[DATA FOR THIS EXERCISE — start]

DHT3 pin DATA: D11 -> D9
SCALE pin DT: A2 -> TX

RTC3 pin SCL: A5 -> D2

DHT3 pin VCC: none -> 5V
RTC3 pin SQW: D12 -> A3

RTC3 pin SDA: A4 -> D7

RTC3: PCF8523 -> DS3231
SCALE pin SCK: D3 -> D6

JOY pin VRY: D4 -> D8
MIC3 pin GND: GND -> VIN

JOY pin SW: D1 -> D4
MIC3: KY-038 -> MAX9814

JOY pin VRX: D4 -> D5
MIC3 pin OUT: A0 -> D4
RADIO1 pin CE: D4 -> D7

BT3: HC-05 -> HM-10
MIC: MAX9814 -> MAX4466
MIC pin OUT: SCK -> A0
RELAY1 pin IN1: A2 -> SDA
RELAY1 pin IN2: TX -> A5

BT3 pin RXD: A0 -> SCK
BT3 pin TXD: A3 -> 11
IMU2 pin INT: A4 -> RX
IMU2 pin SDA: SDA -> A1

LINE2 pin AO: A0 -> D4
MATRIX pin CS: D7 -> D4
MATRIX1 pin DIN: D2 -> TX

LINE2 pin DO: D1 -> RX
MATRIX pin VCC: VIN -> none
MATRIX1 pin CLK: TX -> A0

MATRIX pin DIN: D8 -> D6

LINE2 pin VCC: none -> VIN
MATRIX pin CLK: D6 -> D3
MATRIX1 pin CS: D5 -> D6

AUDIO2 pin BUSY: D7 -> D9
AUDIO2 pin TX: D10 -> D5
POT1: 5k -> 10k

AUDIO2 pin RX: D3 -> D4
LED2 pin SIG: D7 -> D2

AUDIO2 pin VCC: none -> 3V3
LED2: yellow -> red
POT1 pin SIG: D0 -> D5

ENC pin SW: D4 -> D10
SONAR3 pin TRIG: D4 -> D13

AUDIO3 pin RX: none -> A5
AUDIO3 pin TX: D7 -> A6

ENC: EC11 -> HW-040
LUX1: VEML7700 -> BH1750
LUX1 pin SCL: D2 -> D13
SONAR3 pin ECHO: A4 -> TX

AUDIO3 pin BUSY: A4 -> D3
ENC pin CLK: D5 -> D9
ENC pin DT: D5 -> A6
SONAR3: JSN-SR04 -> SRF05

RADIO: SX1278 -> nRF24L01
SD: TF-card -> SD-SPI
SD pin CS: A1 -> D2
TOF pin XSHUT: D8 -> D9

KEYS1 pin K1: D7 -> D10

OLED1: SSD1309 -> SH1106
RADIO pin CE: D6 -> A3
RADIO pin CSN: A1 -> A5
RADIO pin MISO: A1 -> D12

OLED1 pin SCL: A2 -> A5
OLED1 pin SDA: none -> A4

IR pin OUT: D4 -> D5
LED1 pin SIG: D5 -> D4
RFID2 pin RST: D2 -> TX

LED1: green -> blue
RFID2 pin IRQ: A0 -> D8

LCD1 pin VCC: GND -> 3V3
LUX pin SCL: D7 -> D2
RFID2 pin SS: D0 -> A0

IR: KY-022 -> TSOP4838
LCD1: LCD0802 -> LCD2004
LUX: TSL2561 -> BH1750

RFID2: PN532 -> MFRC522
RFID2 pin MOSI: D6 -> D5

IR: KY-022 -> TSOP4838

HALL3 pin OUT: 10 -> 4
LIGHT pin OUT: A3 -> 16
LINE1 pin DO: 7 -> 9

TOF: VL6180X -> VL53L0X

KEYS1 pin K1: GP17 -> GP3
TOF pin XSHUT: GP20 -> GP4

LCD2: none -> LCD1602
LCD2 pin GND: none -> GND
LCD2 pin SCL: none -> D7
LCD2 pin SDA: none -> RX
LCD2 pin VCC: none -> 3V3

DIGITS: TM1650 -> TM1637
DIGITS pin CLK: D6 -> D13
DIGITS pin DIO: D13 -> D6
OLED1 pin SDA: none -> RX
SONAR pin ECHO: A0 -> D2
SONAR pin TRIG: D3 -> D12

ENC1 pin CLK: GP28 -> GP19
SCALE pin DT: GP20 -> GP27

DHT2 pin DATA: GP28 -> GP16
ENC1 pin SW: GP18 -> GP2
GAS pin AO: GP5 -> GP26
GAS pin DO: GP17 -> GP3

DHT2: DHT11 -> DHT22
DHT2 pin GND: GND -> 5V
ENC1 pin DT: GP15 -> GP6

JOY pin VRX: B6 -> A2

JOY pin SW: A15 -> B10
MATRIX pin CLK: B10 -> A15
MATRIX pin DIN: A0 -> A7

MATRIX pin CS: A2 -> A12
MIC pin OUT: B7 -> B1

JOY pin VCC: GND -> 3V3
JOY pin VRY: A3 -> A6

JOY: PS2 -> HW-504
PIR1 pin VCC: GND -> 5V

[DATA FOR THIS EXERCISE — finish]

> _REQUIRED WORK_: Retype each of the records, word for word, with nothing added or dropped.

> _TASK RESULT_:
DHT3 pin DATA: D11 -> D9
SCALE pin DT: A2 -> TX

RTC3 pin SCL: A5 -> D2

DHT3 pin VCC: none -> 5V
RTC3 pin SQW: D12 -> A3

RTC3 pin SDA: A4 -> D7

RTC3: PCF8523 -> DS3231
SCALE pin SCK: D3 -> D6

JOY pin VRY: D4 -> D8
MIC3 pin GND: GND -> VIN

JOY pin SW: D1 -> D4
MIC3: KY-038 -> MAX9814

JOY pin VRX: D4 -> D5
MIC3 pin OUT: A0 -> D4
RADIO1 pin CE: D4 -> D7

BT3: HC-05 -> HM-10
MIC: MAX9814 -> MAX4466
MIC pin OUT: SCK -> A0
RELAY1 pin IN1: A2 -> SDA
RELAY1 pin IN2: TX -> A5

BT3 pin RXD: A0 -> SCK
BT3 pin TXD: A3 -> 11
IMU2 pin INT: A4 -> RX
IMU2 pin SDA: SDA -> A1

LINE2 pin AO: A0 -> D4
MATRIX pin CS: D7 -> D4
MATRIX1 pin DIN: D2 -> TX

LINE2 pin DO: D1 -> RX
MATRIX pin VCC: VIN -> none
MATRIX1 pin CLK: TX -> A0

MATRIX pin DIN: D8 -> D6

LINE2 pin VCC: none -> VIN
MATRIX pin CLK: D6 -> D3
MATRIX1 pin CS: D5 -> D6

AUDIO2 pin BUSY: D7 -> D9
AUDIO2 pin TX: D10 -> D5
POT1: 5k -> 10k

AUDIO2 pin RX: D3 -> D4
LED2 pin SIG: D7 -> D2

AUDIO2 pin VCC: none -> 3V3
LED2: yellow -> red
POT1 pin SIG: D0 -> D5

ENC pin SW: D4 -> D10
SONAR3 pin TRIG: D4 -> D13

AUDIO3 pin RX: none -> A5
AUDIO3 pin TX: D7 -> A6

ENC: EC11 -> HW-040
LUX1: VEML7700 -> BH1750
LUX1 pin SCL: D2 -> D13
SONAR3 pin ECHO: A4 -> TX

AUDIO3 pin BUSY: A4 -> D3
ENC pin CLK: D5 -> D9
ENC pin DT: D5 -> A6
SONAR3: JSN-SR04 -> SRF05

RADIO: SX1278 -> nRF24L01
SD: TF-card -> SD-SPI
SD pin CS: A1 -> D2
TOF pin XSHUT: D8 -> D9

KEYS1 pin K1: D7 -> D10

OLED1: SSD1309 -> SH1106
RADIO pin CE: D6 -> A3
RADIO pin CSN: A1 -> A5
RADIO pin MISO: A1 -> D12

OLED1 pin SCL: A2 -> A5
OLED1 pin SDA: none -> A4

IR pin OUT: D4 -> D5
LED1 pin SIG: D5 -> D4
RFID2 pin RST: D2 -> TX

LED1: green -> blue
RFID2 pin IRQ: A0 -> D8

LCD1 pin VCC: GND -> 3V3
LUX pin SCL: D7 -> D2
RFID2 pin SS: D0 -> A0

IR: KY-022 -> TSOP4838
LCD1: LCD0802 -> LCD2004
LUX: TSL2561 -> BH1750

RFID2: PN532 -> MFRC522
RFID2 pin MOSI: D6 -> D5

IR: KY-022 -> TSOP4838

HALL3 pin OUT: 10 -> 4
LIGHT pin OUT: A3 -> 16
LINE1 pin DO: 7 -> 9

TOF: VL6180X -> VL53L0X

KEYS1 pin K1: GP17 -> GP3
TOF pin XSHUT: GP20 -> GP4

LCD2: none -> LCD1602
LCD2 pin GND: none -> GND
LCD2 pin SCL: none -> D7
LCD2 pin SDA: none -> RX
LCD2 pin VCC: none -> 3V3

DIGITS: TM1650 -> TM1637
DIGITS pin CLK: D6 -> D13
DIGITS pin DIO: D13 -> D6
OLED1 pin SDA: none -> RX
SONAR pin ECHO: A0 -> D2
SONAR pin TRIG: D3 -> D12

ENC1 pin CLK: GP28 -> GP19
SCALE pin DT: GP20 -> GP27

DHT2 pin DATA: GP28 -> GP16
ENC1 pin SW: GP18 -> GP2
GAS pin AO: GP5 -> GP26
GAS pin DO: GP17 -> GP3

DHT2: DHT11 -> DHT22
DHT2 pin GND: GND -> 5V
ENC1 pin DT: GP15 -> GP6

JOY pin VRX: B6 -> A2

JOY pin SW: A15 -> B10
MATRIX pin CLK: B10 -> A15
MATRIX pin DIN: A0 -> A7

MATRIX pin CS: A2 -> A12
MIC pin OUT: B7 -> B1

JOY pin VCC: GND -> 3V3
JOY pin VRY: A3 -> A6

JOY: PS2 -> HW-504
PIR1 pin VCC: GND -> 5V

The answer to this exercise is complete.